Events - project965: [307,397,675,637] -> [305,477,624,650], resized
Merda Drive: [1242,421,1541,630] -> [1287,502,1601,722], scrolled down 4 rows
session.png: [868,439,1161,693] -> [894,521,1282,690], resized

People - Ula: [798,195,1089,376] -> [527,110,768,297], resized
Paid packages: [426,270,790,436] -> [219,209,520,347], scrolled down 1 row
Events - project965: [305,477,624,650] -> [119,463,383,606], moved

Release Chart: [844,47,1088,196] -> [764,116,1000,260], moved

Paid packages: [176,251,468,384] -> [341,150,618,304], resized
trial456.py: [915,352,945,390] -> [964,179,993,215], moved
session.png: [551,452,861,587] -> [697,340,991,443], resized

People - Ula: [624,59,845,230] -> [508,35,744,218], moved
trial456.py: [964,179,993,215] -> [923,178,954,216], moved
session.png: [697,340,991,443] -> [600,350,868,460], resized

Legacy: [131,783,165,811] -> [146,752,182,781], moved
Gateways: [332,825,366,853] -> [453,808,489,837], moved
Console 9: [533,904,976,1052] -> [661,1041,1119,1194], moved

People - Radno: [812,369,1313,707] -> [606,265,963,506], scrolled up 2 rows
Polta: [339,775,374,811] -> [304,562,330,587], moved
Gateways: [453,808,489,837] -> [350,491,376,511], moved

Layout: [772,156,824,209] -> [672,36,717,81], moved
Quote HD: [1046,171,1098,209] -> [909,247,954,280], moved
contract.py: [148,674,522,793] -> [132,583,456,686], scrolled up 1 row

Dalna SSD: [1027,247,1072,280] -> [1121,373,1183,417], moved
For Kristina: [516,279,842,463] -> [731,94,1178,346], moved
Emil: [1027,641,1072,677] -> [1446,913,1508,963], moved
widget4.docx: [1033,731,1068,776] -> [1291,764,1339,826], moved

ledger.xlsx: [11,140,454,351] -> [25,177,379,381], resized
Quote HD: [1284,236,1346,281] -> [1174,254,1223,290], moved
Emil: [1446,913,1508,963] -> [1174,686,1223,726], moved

━━━━━━━━━━━━━━━━━━━━━━━━━━━━━━

Activity:
The whole listing above needs to be reproduced exactly.

Output of the exercise:
Events - project965: [307,397,675,637] -> [305,477,624,650], resized
Merda Drive: [1242,421,1541,630] -> [1287,502,1601,722], scrolled down 4 rows
session.png: [868,439,1161,693] -> [894,521,1282,690], resized

People - Ula: [798,195,1089,376] -> [527,110,768,297], resized
Paid packages: [426,270,790,436] -> [219,209,520,347], scrolled down 1 row
Events - project965: [305,477,624,650] -> [119,463,383,606], moved

Release Chart: [844,47,1088,196] -> [764,116,1000,260], moved

Paid packages: [176,251,468,384] -> [341,150,618,304], resized
trial456.py: [915,352,945,390] -> [964,179,993,215], moved
session.png: [551,452,861,587] -> [697,340,991,443], resized

People - Ula: [624,59,845,230] -> [508,35,744,218], moved
trial456.py: [964,179,993,215] -> [923,178,954,216], moved
session.png: [697,340,991,443] -> [600,350,868,460], resized

Legacy: [131,783,165,811] -> [146,752,182,781], moved
Gateways: [332,825,366,853] -> [453,808,489,837], moved
Console 9: [533,904,976,1052] -> [661,1041,1119,1194], moved

People - Radno: [812,369,1313,707] -> [606,265,963,506], scrolled up 2 rows
Polta: [339,775,374,811] -> [304,562,330,587], moved
Gateways: [453,808,489,837] -> [350,491,376,511], moved

Layout: [772,156,824,209] -> [672,36,717,81], moved
Quote HD: [1046,171,1098,209] -> [909,247,954,280], moved
contract.py: [148,674,522,793] -> [132,583,456,686], scrolled up 1 row

Dalna SSD: [1027,247,1072,280] -> [1121,373,1183,417], moved
For Kristina: [516,279,842,463] -> [731,94,1178,346], moved
Emil: [1027,641,1072,677] -> [1446,913,1508,963], moved
widget4.docx: [1033,731,1068,776] -> [1291,764,1339,826], moved

ledger.xlsx: [11,140,454,351] -> [25,177,379,381], resized
Quote HD: [1284,236,1346,281] -> [1174,254,1223,290], moved
Emil: [1446,913,1508,963] -> [1174,686,1223,726], moved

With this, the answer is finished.